#### Records shown
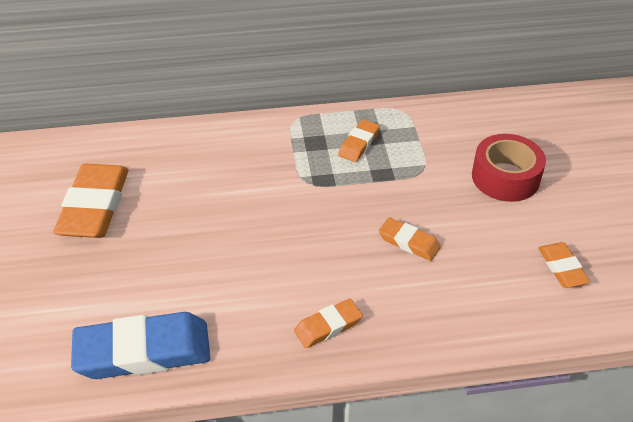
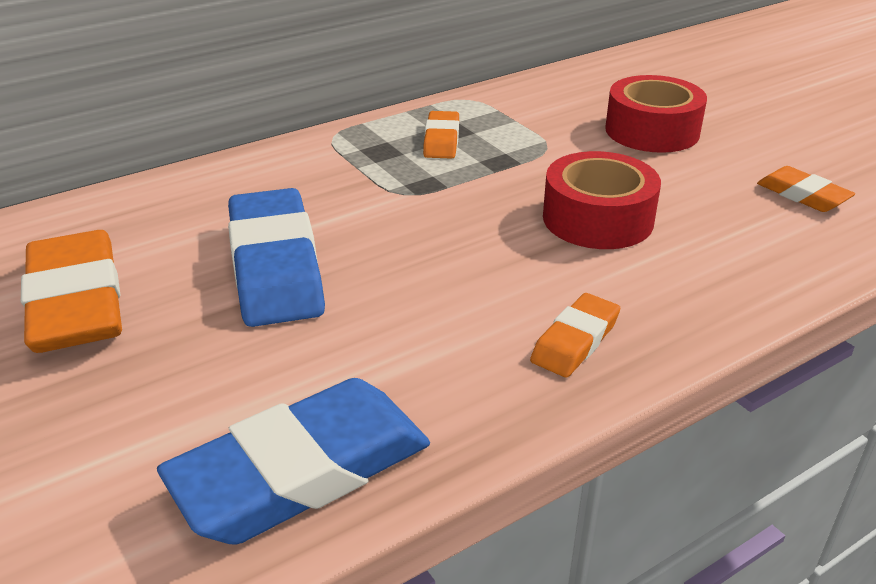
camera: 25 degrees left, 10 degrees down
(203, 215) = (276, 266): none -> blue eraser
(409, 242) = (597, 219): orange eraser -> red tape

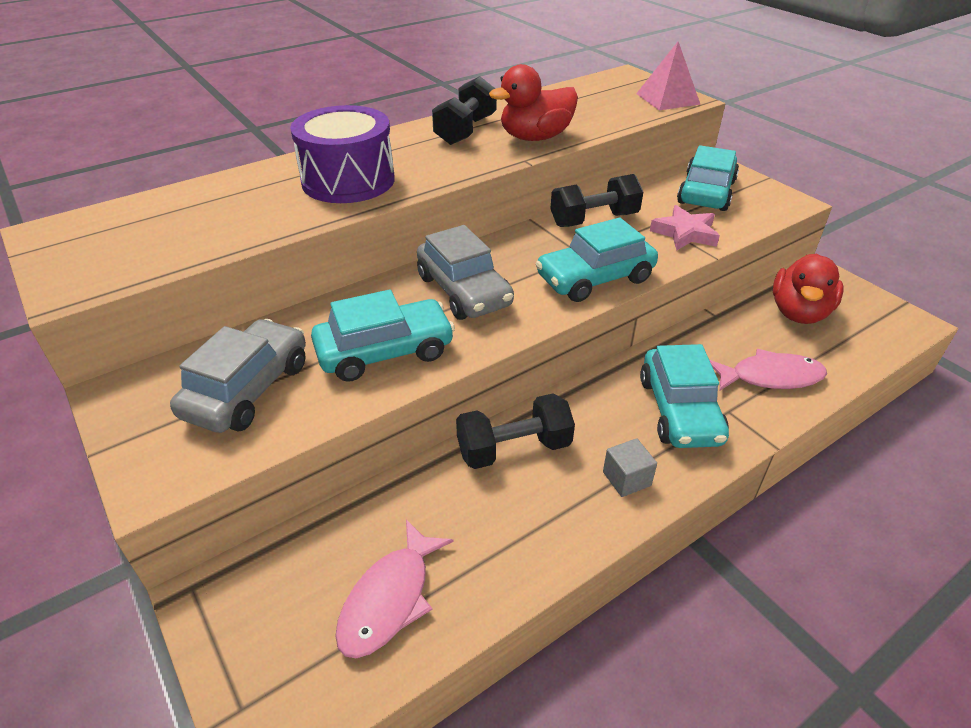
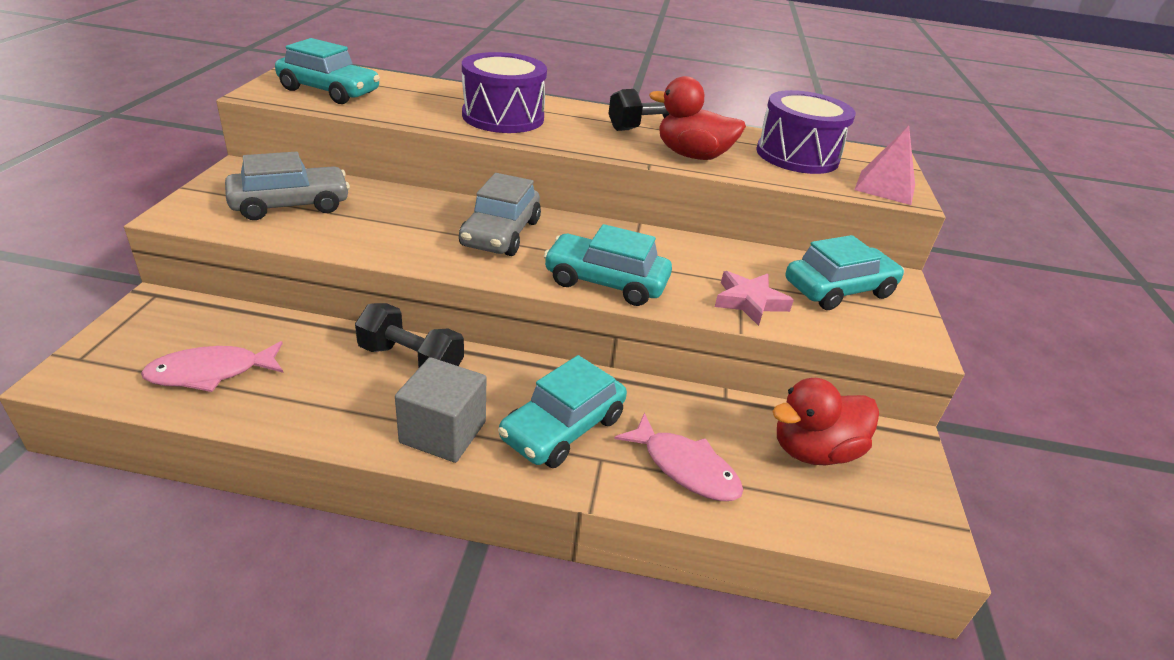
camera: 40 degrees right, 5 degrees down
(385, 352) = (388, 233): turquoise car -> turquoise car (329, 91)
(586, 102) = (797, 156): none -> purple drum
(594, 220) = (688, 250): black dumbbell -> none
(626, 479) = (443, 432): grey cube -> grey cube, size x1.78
########
#### Records shown
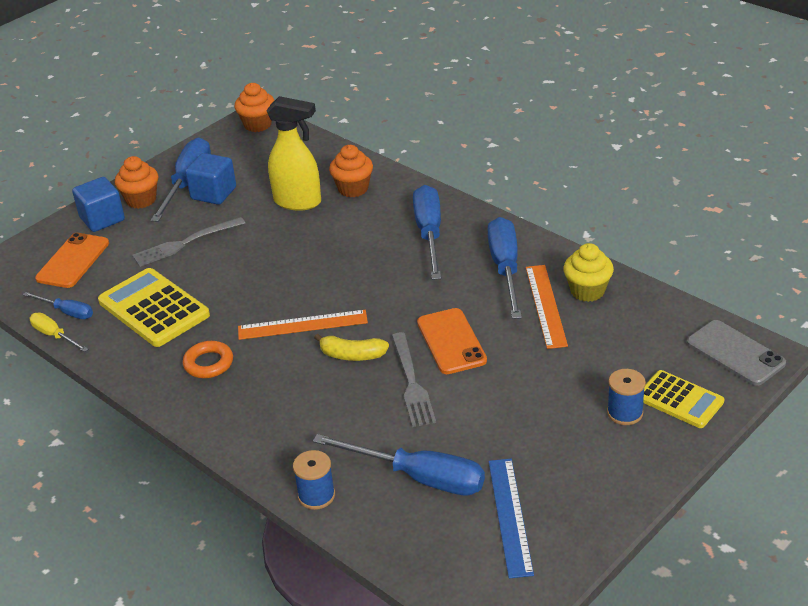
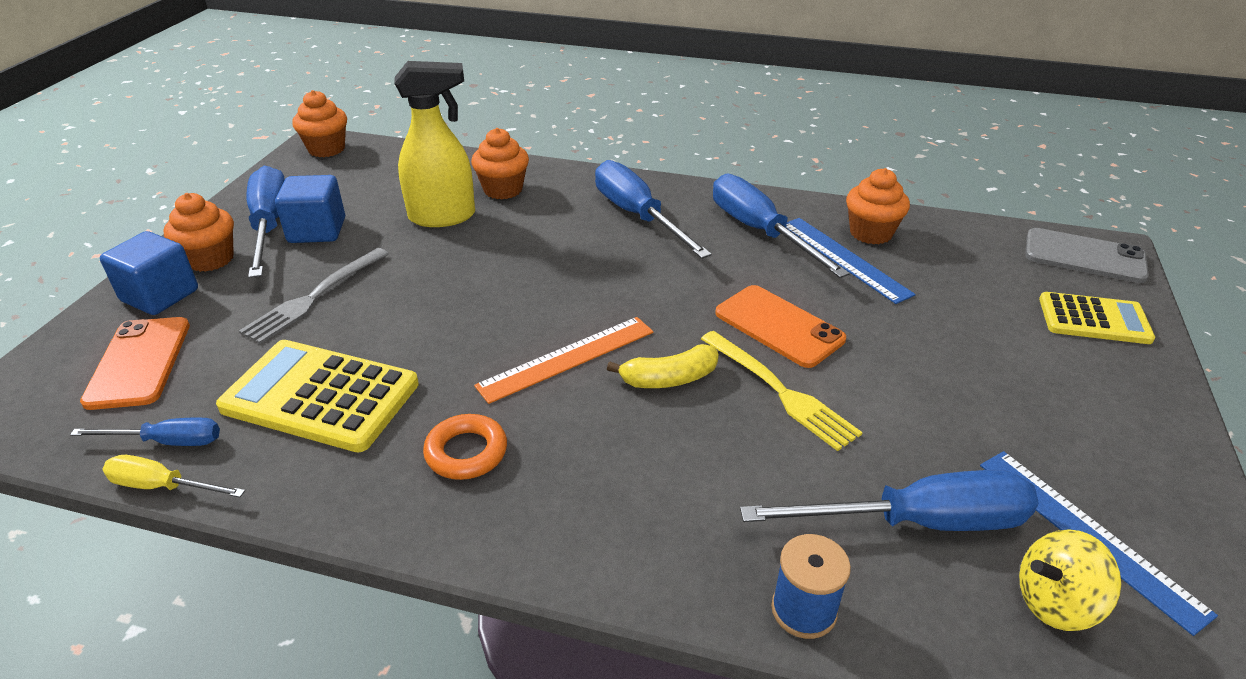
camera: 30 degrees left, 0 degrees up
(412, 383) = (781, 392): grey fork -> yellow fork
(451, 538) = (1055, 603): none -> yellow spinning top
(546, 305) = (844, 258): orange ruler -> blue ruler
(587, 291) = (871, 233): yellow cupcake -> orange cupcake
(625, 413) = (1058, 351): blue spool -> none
########
#### Records shown
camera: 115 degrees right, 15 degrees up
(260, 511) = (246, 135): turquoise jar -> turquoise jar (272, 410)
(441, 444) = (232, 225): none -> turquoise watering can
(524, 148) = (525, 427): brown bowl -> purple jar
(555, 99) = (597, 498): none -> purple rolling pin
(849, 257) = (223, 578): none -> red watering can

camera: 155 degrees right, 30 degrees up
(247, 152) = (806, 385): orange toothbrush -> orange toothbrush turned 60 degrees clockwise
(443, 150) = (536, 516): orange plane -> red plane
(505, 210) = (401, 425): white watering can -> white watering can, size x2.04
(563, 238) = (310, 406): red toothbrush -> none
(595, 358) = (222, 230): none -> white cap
########
◆ Problem ◆
Your answer should be every line from the material above in which the word "size" appears.

◆ Result for this exercise ◆
(626, 479) = (443, 432): grey cube -> grey cube, size x1.78
(505, 210) = (401, 425): white watering can -> white watering can, size x2.04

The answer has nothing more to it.